- STATED EXERCISE -
Can you copy the lines from the one containing "Ronald [540, 508]" through the one containing "Duskmere (111, 553)", including both, with no changes at all?

- Location data for words and elements -

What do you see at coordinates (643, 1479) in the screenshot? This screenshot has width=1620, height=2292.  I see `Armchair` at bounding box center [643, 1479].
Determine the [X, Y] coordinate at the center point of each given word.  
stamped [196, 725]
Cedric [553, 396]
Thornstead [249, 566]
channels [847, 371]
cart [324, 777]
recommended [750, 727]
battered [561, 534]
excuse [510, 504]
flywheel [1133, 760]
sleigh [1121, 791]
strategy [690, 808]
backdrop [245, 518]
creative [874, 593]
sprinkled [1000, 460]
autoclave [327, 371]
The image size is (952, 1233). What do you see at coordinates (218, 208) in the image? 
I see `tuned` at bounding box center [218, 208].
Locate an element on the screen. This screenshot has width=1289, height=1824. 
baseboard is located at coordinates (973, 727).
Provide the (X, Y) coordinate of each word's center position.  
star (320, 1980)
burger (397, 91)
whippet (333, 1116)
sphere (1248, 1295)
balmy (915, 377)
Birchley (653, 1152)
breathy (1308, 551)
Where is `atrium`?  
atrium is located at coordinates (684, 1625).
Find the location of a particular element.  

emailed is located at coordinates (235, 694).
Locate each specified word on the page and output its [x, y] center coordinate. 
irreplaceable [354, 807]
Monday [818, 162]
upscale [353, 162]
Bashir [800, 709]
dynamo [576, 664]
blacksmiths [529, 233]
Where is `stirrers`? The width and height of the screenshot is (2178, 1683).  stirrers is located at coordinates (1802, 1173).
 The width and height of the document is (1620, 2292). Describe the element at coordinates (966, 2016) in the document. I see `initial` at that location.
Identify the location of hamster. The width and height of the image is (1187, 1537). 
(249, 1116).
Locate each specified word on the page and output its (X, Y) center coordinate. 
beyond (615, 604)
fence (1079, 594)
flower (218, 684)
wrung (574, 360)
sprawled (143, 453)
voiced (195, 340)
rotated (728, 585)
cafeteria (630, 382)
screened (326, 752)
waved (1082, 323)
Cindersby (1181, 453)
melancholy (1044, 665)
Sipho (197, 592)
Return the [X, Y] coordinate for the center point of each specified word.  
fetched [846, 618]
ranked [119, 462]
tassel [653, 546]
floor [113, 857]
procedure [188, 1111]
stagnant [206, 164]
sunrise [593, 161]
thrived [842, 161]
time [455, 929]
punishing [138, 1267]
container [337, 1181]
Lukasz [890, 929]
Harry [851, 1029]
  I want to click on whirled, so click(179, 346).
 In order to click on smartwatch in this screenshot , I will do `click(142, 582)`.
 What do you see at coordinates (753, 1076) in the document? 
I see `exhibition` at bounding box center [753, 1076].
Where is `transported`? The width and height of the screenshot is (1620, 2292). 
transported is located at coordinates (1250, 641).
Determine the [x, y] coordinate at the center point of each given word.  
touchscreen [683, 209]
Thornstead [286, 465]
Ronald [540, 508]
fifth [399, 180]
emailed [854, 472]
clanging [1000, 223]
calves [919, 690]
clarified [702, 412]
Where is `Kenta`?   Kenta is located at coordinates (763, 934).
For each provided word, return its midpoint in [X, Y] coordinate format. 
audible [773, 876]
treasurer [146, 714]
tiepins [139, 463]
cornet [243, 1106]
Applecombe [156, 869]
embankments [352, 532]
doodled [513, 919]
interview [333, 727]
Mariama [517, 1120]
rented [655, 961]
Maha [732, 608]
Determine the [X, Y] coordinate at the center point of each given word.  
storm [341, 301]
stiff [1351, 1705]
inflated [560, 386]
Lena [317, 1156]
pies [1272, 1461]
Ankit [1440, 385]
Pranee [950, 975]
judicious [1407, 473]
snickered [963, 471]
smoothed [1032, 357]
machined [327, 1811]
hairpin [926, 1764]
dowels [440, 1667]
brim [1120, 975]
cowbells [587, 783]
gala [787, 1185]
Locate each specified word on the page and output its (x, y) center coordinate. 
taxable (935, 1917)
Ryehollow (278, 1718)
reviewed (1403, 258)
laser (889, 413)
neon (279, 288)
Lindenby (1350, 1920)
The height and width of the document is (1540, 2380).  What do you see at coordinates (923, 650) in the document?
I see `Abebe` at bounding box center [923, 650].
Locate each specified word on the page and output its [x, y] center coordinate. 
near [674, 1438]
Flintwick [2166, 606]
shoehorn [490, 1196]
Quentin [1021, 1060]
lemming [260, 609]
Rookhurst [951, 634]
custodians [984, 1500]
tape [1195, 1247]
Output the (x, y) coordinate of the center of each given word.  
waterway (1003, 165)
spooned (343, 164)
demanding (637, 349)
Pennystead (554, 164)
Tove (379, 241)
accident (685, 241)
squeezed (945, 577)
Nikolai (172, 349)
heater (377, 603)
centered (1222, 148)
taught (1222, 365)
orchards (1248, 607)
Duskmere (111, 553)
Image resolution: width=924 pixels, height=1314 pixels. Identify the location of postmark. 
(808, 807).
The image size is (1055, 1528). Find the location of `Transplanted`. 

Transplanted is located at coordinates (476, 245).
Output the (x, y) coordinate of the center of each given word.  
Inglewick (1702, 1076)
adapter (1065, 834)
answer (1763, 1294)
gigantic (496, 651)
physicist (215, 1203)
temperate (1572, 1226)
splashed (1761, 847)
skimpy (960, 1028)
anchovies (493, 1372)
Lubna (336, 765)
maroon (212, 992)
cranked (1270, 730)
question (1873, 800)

- SOLUTION -
Ronald [540, 508]
fifth [399, 180]
emailed [854, 472]
clanging [1000, 223]
calves [919, 690]
clarified [702, 412]
Where is `Kenta`?   Kenta is located at coordinates (763, 934).
For each provided word, return its midpoint in [X, Y] coordinate format. 
audible [773, 876]
treasurer [146, 714]
tiepins [139, 463]
cornet [243, 1106]
Applecombe [156, 869]
embankments [352, 532]
doodled [513, 919]
interview [333, 727]
Mariama [517, 1120]
rented [655, 961]
Maha [732, 608]
Determine the [X, Y] coordinate at the center point of each given word.  
storm [341, 301]
stiff [1351, 1705]
inflated [560, 386]
Lena [317, 1156]
pies [1272, 1461]
Ankit [1440, 385]
Pranee [950, 975]
judicious [1407, 473]
snickered [963, 471]
smoothed [1032, 357]
machined [327, 1811]
hairpin [926, 1764]
dowels [440, 1667]
brim [1120, 975]
cowbells [587, 783]
gala [787, 1185]
Locate each specified word on the page and output its (x, y) center coordinate. 
taxable (935, 1917)
Ryehollow (278, 1718)
reviewed (1403, 258)
laser (889, 413)
neon (279, 288)
Lindenby (1350, 1920)
The height and width of the document is (1540, 2380).  What do you see at coordinates (923, 650) in the document?
I see `Abebe` at bounding box center [923, 650].
Locate each specified word on the page and output its [x, y] center coordinate. 
near [674, 1438]
Flintwick [2166, 606]
shoehorn [490, 1196]
Quentin [1021, 1060]
lemming [260, 609]
Rookhurst [951, 634]
custodians [984, 1500]
tape [1195, 1247]
Output the (x, y) coordinate of the center of each given word.  
waterway (1003, 165)
spooned (343, 164)
demanding (637, 349)
Pennystead (554, 164)
Tove (379, 241)
accident (685, 241)
squeezed (945, 577)
Nikolai (172, 349)
heater (377, 603)
centered (1222, 148)
taught (1222, 365)
orchards (1248, 607)
Duskmere (111, 553)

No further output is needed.